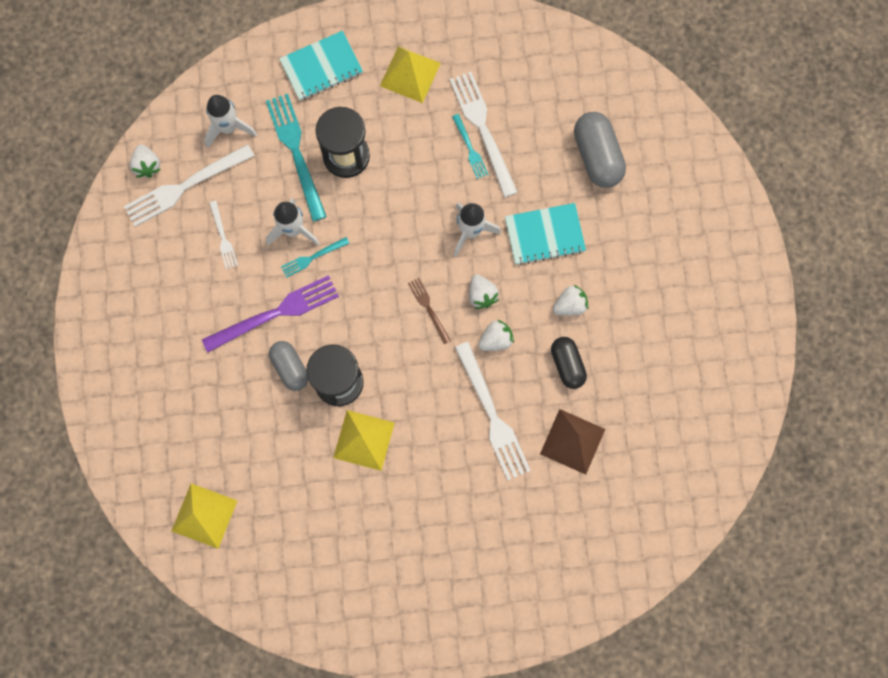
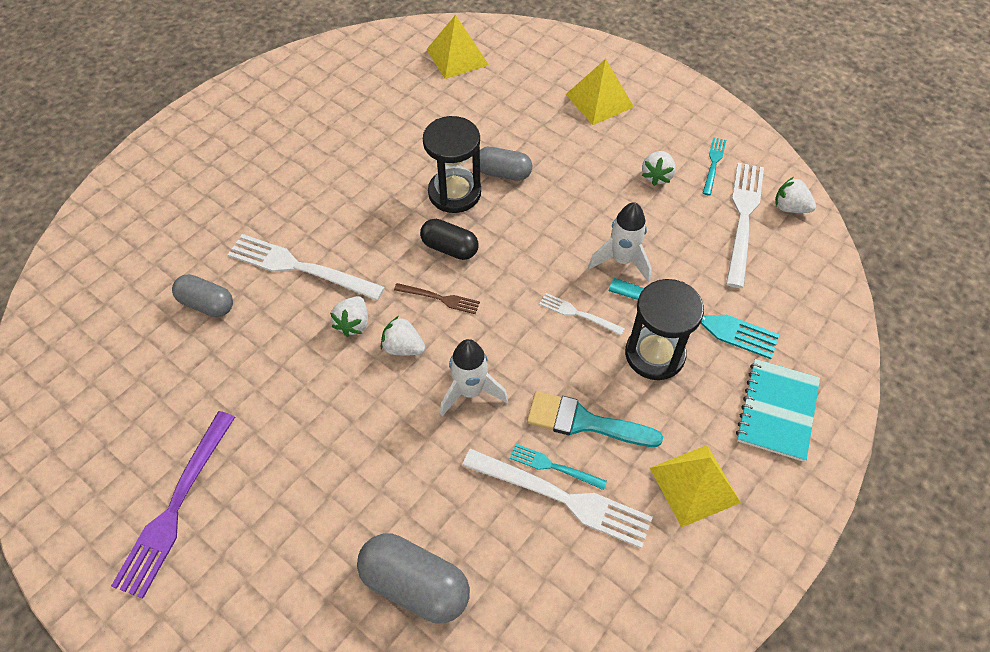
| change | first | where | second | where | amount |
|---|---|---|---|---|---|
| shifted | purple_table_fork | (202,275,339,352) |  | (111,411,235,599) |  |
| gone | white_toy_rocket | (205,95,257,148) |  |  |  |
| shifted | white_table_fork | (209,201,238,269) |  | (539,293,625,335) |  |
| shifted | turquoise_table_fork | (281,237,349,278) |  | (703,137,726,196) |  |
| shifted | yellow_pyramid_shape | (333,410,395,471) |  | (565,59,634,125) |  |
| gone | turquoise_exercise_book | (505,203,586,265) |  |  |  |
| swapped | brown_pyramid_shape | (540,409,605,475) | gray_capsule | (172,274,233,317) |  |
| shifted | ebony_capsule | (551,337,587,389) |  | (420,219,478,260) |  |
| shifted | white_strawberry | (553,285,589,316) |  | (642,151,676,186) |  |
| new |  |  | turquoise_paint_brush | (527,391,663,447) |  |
◇ ◇ ◇ ◇ ◇ ◇ ◇
### Work required
Your answer must be the line containing "shifted | yellow_pyramid_shape" and every line after it through the end of the records above, reproduced exactly and alone.

### Output for this task
| shifted | yellow_pyramid_shape | (333,410,395,471) |  | (565,59,634,125) |  |
| gone | turquoise_exercise_book | (505,203,586,265) |  |  |  |
| swapped | brown_pyramid_shape | (540,409,605,475) | gray_capsule | (172,274,233,317) |  |
| shifted | ebony_capsule | (551,337,587,389) |  | (420,219,478,260) |  |
| shifted | white_strawberry | (553,285,589,316) |  | (642,151,676,186) |  |
| new |  |  | turquoise_paint_brush | (527,391,663,447) |  |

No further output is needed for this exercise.